• _Try it_
Your answer should be only the lines below from the one with "purple brick D4:D5 level 1 -> none" to the one with "cyan plate F4:G4", repeated exactly, ends included.

• _Exercise input_
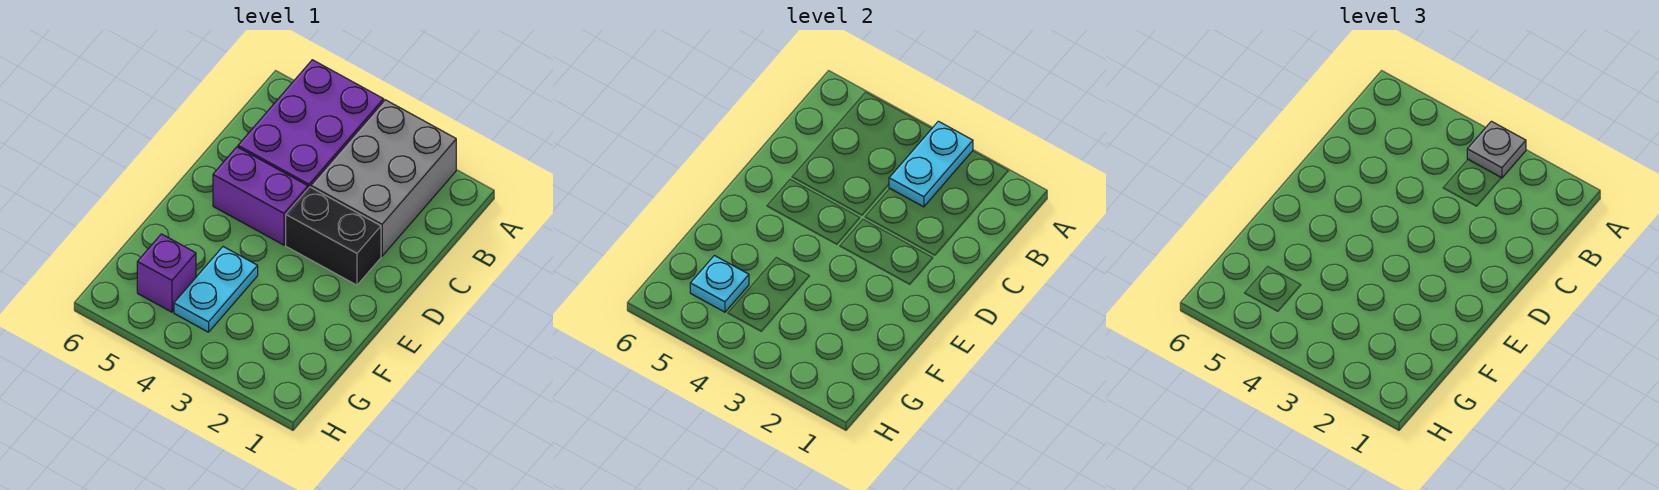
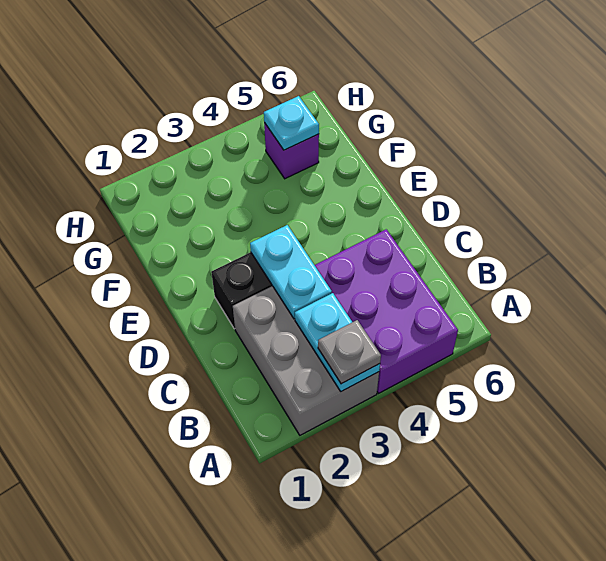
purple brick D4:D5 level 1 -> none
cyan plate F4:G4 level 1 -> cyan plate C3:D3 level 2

==

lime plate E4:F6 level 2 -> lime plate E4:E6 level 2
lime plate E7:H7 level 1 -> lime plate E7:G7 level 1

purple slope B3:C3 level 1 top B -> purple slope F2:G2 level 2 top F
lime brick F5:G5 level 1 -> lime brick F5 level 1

• _Written response_
purple brick D4:D5 level 1 -> none
cyan plate F4:G4 level 1 -> cyan plate C3:D3 level 2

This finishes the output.